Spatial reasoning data
------------------------------------

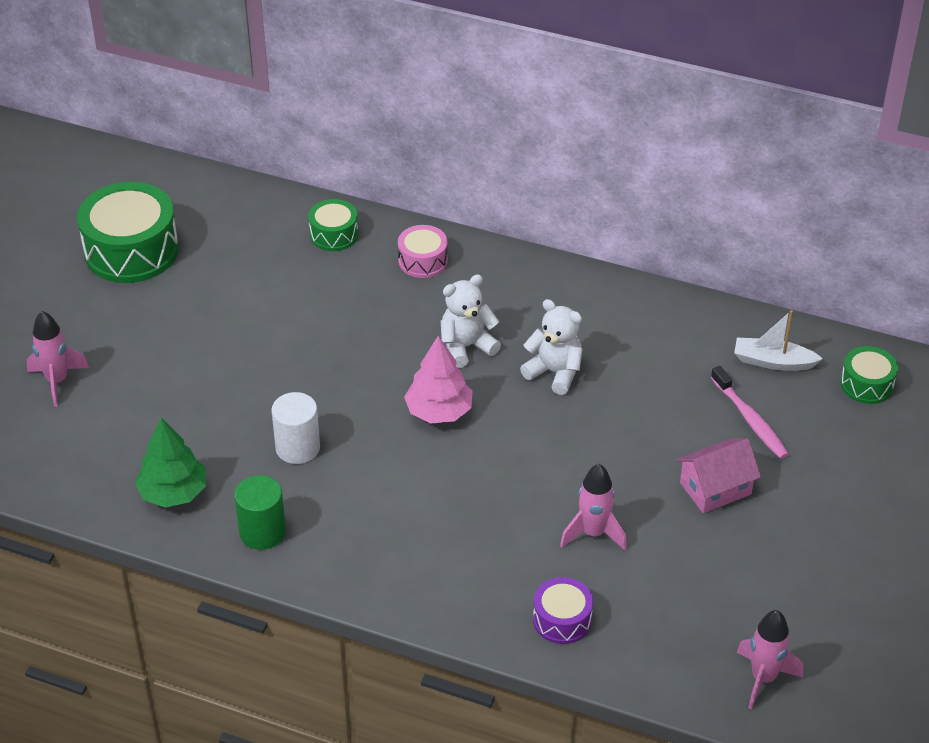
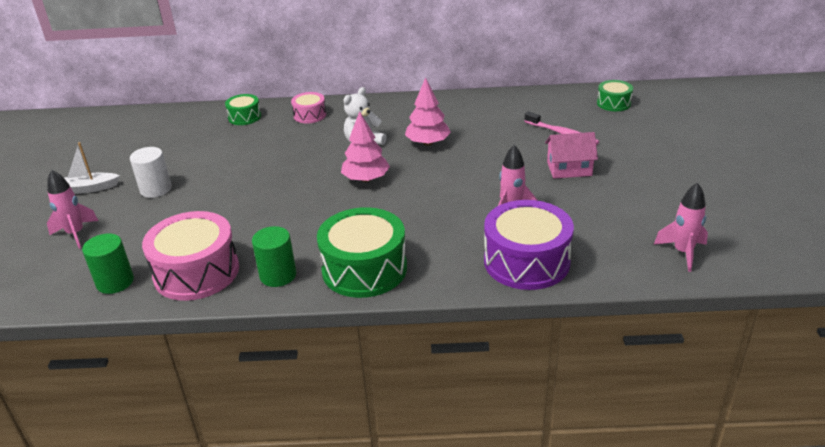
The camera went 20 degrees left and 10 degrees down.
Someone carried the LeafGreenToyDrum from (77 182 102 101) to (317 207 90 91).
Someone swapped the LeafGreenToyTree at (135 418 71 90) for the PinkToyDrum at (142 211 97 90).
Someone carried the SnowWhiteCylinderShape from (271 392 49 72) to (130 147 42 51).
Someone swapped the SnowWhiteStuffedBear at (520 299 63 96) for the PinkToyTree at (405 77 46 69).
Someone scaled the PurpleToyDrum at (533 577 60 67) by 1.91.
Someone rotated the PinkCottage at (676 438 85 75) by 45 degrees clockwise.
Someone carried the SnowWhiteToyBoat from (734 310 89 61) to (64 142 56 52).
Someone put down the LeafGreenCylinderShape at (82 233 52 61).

------------------------------------

All entries must be output exactly as they stand, and every picture must be left out.

The camera went 20 degrees left and 10 degrees down.
Someone carried the LeafGreenToyDrum from (77 182 102 101) to (317 207 90 91).
Someone swapped the LeafGreenToyTree at (135 418 71 90) for the PinkToyDrum at (142 211 97 90).
Someone carried the SnowWhiteCylinderShape from (271 392 49 72) to (130 147 42 51).
Someone swapped the SnowWhiteStuffedBear at (520 299 63 96) for the PinkToyTree at (405 77 46 69).
Someone scaled the PurpleToyDrum at (533 577 60 67) by 1.91.
Someone rotated the PinkCottage at (676 438 85 75) by 45 degrees clockwise.
Someone carried the SnowWhiteToyBoat from (734 310 89 61) to (64 142 56 52).
Someone put down the LeafGreenCylinderShape at (82 233 52 61).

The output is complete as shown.